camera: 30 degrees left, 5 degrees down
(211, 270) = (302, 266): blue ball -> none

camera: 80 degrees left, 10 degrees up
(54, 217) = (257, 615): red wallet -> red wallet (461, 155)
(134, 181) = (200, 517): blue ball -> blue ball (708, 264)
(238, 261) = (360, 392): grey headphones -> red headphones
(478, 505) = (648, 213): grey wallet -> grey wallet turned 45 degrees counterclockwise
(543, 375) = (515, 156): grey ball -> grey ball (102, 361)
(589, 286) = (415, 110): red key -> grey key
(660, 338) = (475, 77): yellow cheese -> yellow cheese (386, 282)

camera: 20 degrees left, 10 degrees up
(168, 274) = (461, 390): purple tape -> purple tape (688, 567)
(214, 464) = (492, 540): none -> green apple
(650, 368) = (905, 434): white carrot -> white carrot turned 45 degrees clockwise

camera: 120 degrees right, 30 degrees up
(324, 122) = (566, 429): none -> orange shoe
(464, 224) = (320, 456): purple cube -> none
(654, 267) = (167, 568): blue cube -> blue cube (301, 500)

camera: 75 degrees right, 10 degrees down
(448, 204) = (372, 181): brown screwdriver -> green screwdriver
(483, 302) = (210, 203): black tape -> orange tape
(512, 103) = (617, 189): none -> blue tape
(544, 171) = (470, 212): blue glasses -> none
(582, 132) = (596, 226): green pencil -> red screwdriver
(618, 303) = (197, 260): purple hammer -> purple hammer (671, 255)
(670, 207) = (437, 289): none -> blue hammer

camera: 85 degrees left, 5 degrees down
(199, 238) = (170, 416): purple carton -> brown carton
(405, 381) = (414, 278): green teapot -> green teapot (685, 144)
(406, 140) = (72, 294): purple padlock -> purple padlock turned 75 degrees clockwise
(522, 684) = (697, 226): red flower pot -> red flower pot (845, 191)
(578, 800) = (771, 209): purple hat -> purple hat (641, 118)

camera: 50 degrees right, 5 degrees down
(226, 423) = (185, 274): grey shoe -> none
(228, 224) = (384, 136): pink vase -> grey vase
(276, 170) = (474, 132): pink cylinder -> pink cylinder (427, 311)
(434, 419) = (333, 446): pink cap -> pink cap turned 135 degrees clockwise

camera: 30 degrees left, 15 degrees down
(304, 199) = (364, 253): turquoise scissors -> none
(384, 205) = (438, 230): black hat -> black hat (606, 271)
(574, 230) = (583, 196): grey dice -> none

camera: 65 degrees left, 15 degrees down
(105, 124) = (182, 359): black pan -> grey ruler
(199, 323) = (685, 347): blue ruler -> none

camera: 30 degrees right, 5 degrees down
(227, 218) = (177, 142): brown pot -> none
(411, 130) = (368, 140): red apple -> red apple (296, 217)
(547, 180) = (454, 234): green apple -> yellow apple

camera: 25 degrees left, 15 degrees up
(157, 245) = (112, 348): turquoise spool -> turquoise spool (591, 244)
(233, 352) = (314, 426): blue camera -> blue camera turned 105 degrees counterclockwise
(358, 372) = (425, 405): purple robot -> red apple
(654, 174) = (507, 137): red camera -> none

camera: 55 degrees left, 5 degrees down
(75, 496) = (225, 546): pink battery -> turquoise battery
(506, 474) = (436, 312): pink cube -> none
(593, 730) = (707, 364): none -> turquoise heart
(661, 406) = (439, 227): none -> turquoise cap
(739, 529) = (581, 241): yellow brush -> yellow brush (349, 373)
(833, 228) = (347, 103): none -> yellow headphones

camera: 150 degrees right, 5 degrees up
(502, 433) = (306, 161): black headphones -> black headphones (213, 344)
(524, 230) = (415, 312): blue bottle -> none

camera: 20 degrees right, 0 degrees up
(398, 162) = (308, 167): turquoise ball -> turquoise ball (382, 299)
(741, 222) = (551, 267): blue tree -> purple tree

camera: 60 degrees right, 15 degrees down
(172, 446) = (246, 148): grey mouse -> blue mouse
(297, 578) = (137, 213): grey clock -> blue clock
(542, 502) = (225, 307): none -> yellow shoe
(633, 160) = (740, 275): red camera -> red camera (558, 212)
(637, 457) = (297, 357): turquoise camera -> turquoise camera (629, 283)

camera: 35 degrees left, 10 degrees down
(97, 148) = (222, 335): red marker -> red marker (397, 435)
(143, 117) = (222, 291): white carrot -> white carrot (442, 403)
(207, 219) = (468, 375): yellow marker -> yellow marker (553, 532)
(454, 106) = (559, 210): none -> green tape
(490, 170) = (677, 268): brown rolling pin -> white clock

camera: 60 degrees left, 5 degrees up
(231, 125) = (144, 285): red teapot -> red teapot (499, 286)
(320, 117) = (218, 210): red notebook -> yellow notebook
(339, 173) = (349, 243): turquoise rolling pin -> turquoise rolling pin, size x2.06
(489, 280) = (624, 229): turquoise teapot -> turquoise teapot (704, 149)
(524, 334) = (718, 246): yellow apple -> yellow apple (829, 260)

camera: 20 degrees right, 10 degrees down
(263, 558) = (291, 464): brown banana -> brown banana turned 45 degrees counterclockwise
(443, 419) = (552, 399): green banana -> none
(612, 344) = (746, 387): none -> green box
_ _ _ _
▶ Requirement
Give back the entire listing exactly as it was written.

▶ Output of the task
camera: 30 degrees left, 5 degrees down
(211, 270) = (302, 266): blue ball -> none

camera: 80 degrees left, 10 degrees up
(54, 217) = (257, 615): red wallet -> red wallet (461, 155)
(134, 181) = (200, 517): blue ball -> blue ball (708, 264)
(238, 261) = (360, 392): grey headphones -> red headphones
(478, 505) = (648, 213): grey wallet -> grey wallet turned 45 degrees counterclockwise
(543, 375) = (515, 156): grey ball -> grey ball (102, 361)
(589, 286) = (415, 110): red key -> grey key
(660, 338) = (475, 77): yellow cheese -> yellow cheese (386, 282)

camera: 20 degrees left, 10 degrees up
(168, 274) = (461, 390): purple tape -> purple tape (688, 567)
(214, 464) = (492, 540): none -> green apple
(650, 368) = (905, 434): white carrot -> white carrot turned 45 degrees clockwise

camera: 120 degrees right, 30 degrees up
(324, 122) = (566, 429): none -> orange shoe
(464, 224) = (320, 456): purple cube -> none
(654, 267) = (167, 568): blue cube -> blue cube (301, 500)

camera: 75 degrees right, 10 degrees down
(448, 204) = (372, 181): brown screwdriver -> green screwdriver
(483, 302) = (210, 203): black tape -> orange tape
(512, 103) = (617, 189): none -> blue tape
(544, 171) = (470, 212): blue glasses -> none
(582, 132) = (596, 226): green pencil -> red screwdriver
(618, 303) = (197, 260): purple hammer -> purple hammer (671, 255)
(670, 207) = (437, 289): none -> blue hammer

camera: 85 degrees left, 5 degrees down
(199, 238) = (170, 416): purple carton -> brown carton
(405, 381) = (414, 278): green teapot -> green teapot (685, 144)
(406, 140) = (72, 294): purple padlock -> purple padlock turned 75 degrees clockwise
(522, 684) = (697, 226): red flower pot -> red flower pot (845, 191)
(578, 800) = (771, 209): purple hat -> purple hat (641, 118)

camera: 50 degrees right, 5 degrees down
(226, 423) = (185, 274): grey shoe -> none
(228, 224) = (384, 136): pink vase -> grey vase
(276, 170) = (474, 132): pink cylinder -> pink cylinder (427, 311)
(434, 419) = (333, 446): pink cap -> pink cap turned 135 degrees clockwise

camera: 30 degrees left, 15 degrees down
(304, 199) = (364, 253): turquoise scissors -> none
(384, 205) = (438, 230): black hat -> black hat (606, 271)
(574, 230) = (583, 196): grey dice -> none

camera: 65 degrees left, 15 degrees down
(105, 124) = (182, 359): black pan -> grey ruler
(199, 323) = (685, 347): blue ruler -> none

camera: 30 degrees right, 5 degrees down
(227, 218) = (177, 142): brown pot -> none
(411, 130) = (368, 140): red apple -> red apple (296, 217)
(547, 180) = (454, 234): green apple -> yellow apple

camera: 25 degrees left, 15 degrees up
(157, 245) = (112, 348): turquoise spool -> turquoise spool (591, 244)
(233, 352) = (314, 426): blue camera -> blue camera turned 105 degrees counterclockwise
(358, 372) = (425, 405): purple robot -> red apple
(654, 174) = (507, 137): red camera -> none

camera: 55 degrees left, 5 degrees down
(75, 496) = (225, 546): pink battery -> turquoise battery
(506, 474) = (436, 312): pink cube -> none
(593, 730) = (707, 364): none -> turquoise heart
(661, 406) = (439, 227): none -> turquoise cap
(739, 529) = (581, 241): yellow brush -> yellow brush (349, 373)
(833, 228) = (347, 103): none -> yellow headphones

camera: 150 degrees right, 5 degrees up
(502, 433) = (306, 161): black headphones -> black headphones (213, 344)
(524, 230) = (415, 312): blue bottle -> none

camera: 20 degrees right, 0 degrees up
(398, 162) = (308, 167): turquoise ball -> turquoise ball (382, 299)
(741, 222) = (551, 267): blue tree -> purple tree

camera: 60 degrees right, 15 degrees down
(172, 446) = (246, 148): grey mouse -> blue mouse
(297, 578) = (137, 213): grey clock -> blue clock
(542, 502) = (225, 307): none -> yellow shoe
(633, 160) = (740, 275): red camera -> red camera (558, 212)
(637, 457) = (297, 357): turquoise camera -> turquoise camera (629, 283)

camera: 35 degrees left, 10 degrees down
(97, 148) = (222, 335): red marker -> red marker (397, 435)
(143, 117) = (222, 291): white carrot -> white carrot (442, 403)
(207, 219) = (468, 375): yellow marker -> yellow marker (553, 532)
(454, 106) = (559, 210): none -> green tape
(490, 170) = (677, 268): brown rolling pin -> white clock

camera: 60 degrees left, 5 degrees up
(231, 125) = (144, 285): red teapot -> red teapot (499, 286)
(320, 117) = (218, 210): red notebook -> yellow notebook
(339, 173) = (349, 243): turquoise rolling pin -> turquoise rolling pin, size x2.06
(489, 280) = (624, 229): turquoise teapot -> turquoise teapot (704, 149)
(524, 334) = (718, 246): yellow apple -> yellow apple (829, 260)

camera: 20 degrees right, 10 degrees down
(263, 558) = (291, 464): brown banana -> brown banana turned 45 degrees counterclockwise
(443, 419) = (552, 399): green banana -> none
(612, 344) = (746, 387): none -> green box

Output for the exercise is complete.